Required action →
The lines to extract run from the first line of the entries through the line that contains "second_place: [686, 77, 745, 167]"; reproduce exactly those lines and no others.

Information provided →
+-------+
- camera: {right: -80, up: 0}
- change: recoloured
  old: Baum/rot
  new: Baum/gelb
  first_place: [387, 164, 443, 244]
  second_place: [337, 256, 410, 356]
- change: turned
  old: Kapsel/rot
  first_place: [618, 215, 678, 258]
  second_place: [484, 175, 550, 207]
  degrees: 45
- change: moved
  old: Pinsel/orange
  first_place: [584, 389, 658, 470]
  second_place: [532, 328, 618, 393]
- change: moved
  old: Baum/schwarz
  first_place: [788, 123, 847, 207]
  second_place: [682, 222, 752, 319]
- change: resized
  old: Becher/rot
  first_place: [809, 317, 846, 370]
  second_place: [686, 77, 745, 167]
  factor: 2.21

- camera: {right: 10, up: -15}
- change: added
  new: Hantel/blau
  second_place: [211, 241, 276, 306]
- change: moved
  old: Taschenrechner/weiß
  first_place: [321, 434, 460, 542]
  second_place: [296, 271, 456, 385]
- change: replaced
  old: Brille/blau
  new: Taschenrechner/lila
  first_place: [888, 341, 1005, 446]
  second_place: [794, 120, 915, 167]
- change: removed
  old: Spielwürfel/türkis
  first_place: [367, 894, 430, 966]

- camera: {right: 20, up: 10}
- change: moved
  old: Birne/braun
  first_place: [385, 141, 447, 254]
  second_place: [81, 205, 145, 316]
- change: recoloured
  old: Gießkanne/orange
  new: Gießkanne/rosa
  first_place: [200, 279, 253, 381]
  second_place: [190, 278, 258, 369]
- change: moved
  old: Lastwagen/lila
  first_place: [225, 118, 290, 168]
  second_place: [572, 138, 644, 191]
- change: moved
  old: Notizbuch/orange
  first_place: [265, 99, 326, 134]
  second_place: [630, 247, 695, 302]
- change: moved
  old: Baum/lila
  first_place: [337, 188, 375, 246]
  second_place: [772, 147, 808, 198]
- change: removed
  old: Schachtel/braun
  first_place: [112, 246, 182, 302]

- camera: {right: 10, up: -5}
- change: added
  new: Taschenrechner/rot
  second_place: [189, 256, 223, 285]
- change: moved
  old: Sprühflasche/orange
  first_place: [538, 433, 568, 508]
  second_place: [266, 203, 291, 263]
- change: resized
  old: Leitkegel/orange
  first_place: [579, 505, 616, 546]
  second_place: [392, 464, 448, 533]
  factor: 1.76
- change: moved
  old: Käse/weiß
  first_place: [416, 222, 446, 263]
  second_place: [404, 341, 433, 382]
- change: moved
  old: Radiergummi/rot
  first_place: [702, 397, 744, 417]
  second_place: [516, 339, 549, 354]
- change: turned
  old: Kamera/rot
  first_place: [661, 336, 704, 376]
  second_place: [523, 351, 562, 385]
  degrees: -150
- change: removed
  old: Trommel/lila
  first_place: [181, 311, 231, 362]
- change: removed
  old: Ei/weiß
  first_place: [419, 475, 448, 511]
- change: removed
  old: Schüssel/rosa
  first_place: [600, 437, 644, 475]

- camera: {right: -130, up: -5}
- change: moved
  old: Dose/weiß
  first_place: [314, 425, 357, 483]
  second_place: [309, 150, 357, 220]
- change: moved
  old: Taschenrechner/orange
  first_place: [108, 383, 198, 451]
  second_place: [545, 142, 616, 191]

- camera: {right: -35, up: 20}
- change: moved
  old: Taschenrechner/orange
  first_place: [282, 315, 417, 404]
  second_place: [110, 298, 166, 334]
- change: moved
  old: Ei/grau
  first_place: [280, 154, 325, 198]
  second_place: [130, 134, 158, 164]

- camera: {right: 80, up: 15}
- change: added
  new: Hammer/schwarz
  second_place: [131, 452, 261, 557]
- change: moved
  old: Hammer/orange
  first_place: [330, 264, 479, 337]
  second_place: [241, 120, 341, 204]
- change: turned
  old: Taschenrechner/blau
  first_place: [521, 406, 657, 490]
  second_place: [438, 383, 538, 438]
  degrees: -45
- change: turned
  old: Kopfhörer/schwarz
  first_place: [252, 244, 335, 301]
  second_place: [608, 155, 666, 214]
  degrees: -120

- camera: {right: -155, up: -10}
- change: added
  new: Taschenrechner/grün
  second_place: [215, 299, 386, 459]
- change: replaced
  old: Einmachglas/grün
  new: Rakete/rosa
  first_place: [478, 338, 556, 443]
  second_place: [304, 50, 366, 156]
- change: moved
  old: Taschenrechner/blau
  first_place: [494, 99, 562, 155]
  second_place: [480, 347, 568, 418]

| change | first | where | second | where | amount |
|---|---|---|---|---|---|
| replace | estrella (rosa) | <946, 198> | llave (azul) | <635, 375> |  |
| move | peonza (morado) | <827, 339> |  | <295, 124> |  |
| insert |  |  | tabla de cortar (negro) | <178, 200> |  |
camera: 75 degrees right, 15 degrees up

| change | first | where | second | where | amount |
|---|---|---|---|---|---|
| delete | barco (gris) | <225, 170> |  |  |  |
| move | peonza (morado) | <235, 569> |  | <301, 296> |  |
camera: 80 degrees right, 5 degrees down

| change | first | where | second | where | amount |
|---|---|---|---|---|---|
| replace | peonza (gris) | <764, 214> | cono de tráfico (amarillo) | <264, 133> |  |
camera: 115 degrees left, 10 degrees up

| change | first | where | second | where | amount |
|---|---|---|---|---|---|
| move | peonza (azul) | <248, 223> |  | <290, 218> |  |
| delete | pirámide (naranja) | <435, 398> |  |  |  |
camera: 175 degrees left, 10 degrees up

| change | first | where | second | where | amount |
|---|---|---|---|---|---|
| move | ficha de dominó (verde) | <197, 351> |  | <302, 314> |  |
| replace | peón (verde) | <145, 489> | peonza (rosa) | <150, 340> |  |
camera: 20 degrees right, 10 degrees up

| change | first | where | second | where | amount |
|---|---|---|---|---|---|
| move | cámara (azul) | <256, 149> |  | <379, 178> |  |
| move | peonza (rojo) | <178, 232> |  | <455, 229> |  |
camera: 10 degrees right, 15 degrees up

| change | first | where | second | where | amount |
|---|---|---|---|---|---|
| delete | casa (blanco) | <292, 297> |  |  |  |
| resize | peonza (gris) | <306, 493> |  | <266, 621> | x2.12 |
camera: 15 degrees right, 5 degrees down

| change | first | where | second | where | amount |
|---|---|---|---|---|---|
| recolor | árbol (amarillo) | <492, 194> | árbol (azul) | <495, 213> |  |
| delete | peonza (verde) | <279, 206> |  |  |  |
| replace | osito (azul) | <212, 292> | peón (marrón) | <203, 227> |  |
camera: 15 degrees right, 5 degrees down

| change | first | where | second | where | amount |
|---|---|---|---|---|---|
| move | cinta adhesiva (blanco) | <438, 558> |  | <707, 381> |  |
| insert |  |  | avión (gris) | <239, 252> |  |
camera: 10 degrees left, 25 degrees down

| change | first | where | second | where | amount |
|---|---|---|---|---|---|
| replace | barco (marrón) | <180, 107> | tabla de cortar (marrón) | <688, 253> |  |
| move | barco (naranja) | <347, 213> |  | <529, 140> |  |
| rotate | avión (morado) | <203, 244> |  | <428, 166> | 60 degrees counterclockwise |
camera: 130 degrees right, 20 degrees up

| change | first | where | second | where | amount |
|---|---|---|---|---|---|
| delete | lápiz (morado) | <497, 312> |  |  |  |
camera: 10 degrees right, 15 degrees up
+-------+
Solution →
- camera: {right: -80, up: 0}
- change: recoloured
  old: Baum/rot
  new: Baum/gelb
  first_place: [387, 164, 443, 244]
  second_place: [337, 256, 410, 356]
- change: turned
  old: Kapsel/rot
  first_place: [618, 215, 678, 258]
  second_place: [484, 175, 550, 207]
  degrees: 45
- change: moved
  old: Pinsel/orange
  first_place: [584, 389, 658, 470]
  second_place: [532, 328, 618, 393]
- change: moved
  old: Baum/schwarz
  first_place: [788, 123, 847, 207]
  second_place: [682, 222, 752, 319]
- change: resized
  old: Becher/rot
  first_place: [809, 317, 846, 370]
  second_place: [686, 77, 745, 167]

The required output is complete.